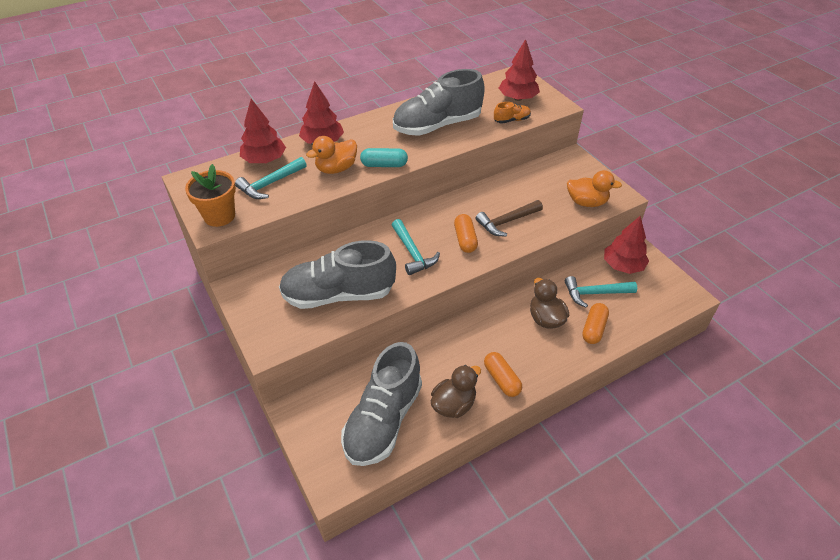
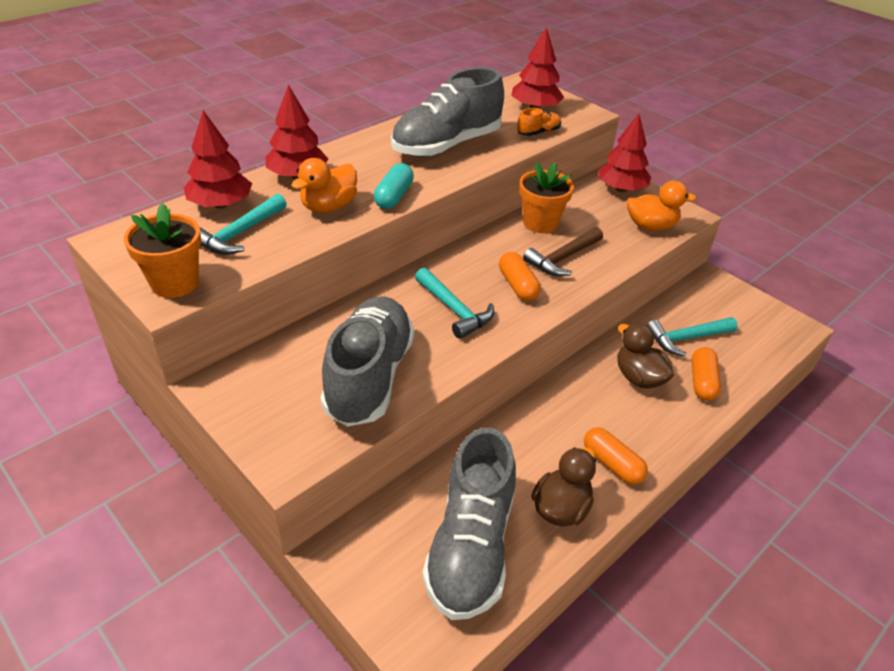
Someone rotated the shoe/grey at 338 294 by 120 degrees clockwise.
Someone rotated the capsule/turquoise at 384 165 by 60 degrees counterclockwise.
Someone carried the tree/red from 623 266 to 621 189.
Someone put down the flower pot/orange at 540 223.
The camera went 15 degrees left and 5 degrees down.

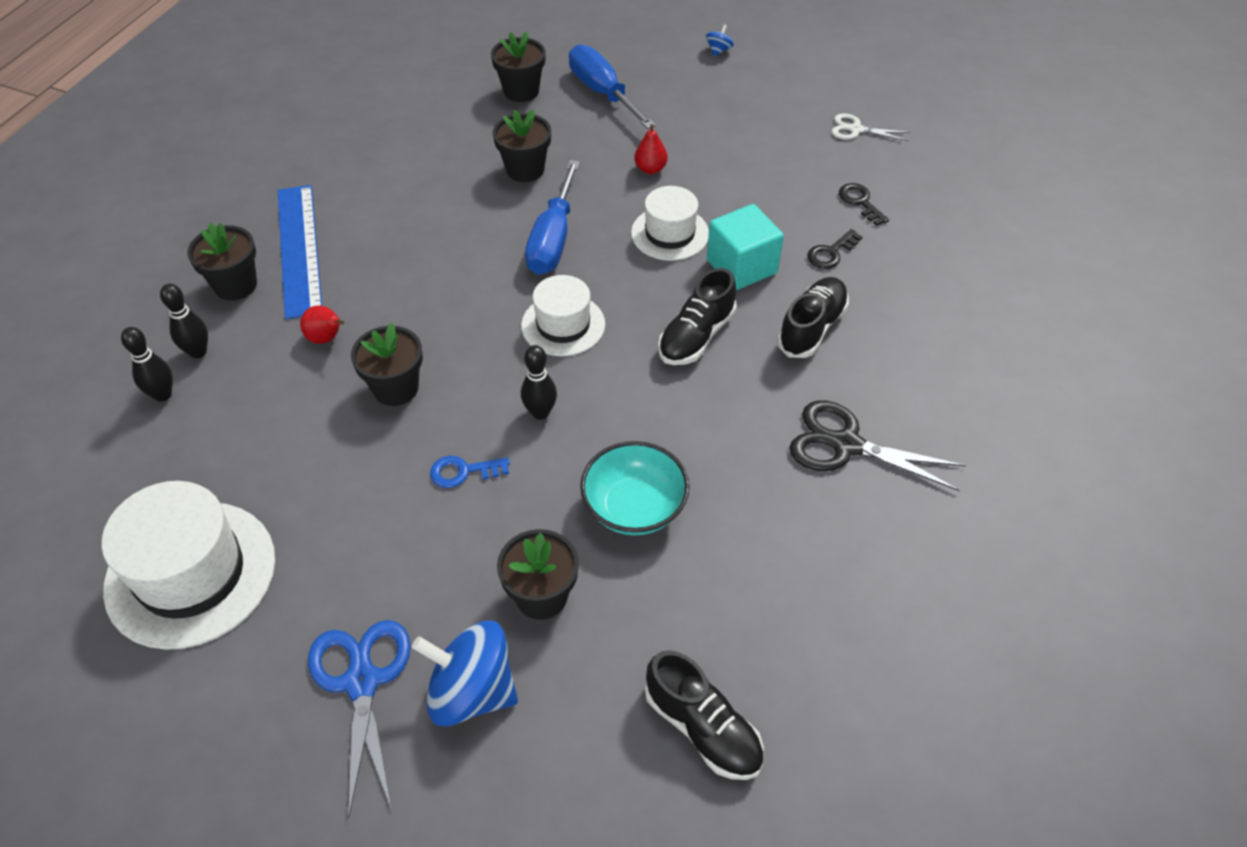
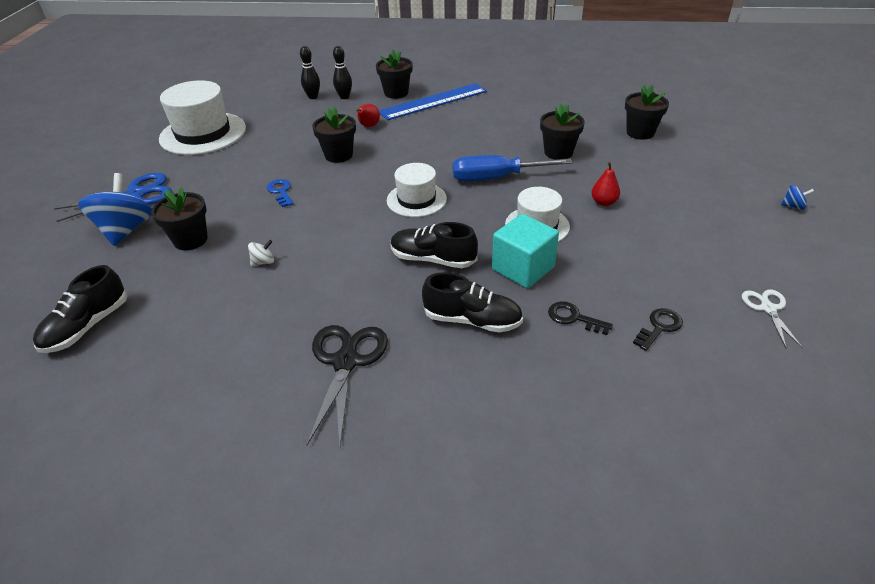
Someone took away the bowling pin/black at 540 412.
Someone took away the screwdriver/blue at 602 92.
Someone swapped the bowl/turquoise at 634 507 for the spinning top/white at 263 262.
The camera went 75 degrees right and 10 degrees down.

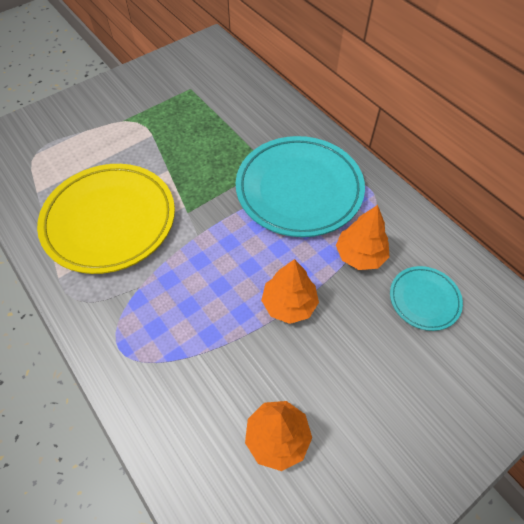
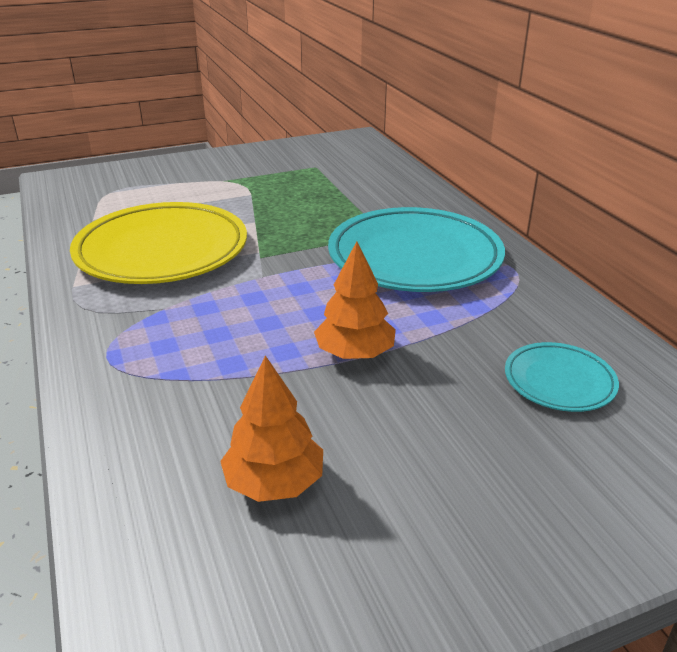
Someone took away the tree/orange at 360 255.
The camera went 15 degrees right and 25 degrees down.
#####
• [Aim of the task]: Return exactly the lines from the line with "Someone carried the" through the last line of the data above, both included; pictures do not go in the answer.

• [Worked solution]:
Someone carried the tree/red from 623 266 to 621 189.
Someone put down the flower pot/orange at 540 223.
The camera went 15 degrees left and 5 degrees down.

Someone took away the bowling pin/black at 540 412.
Someone took away the screwdriver/blue at 602 92.
Someone swapped the bowl/turquoise at 634 507 for the spinning top/white at 263 262.
The camera went 75 degrees right and 10 degrees down.

Someone took away the tree/orange at 360 255.
The camera went 15 degrees right and 25 degrees down.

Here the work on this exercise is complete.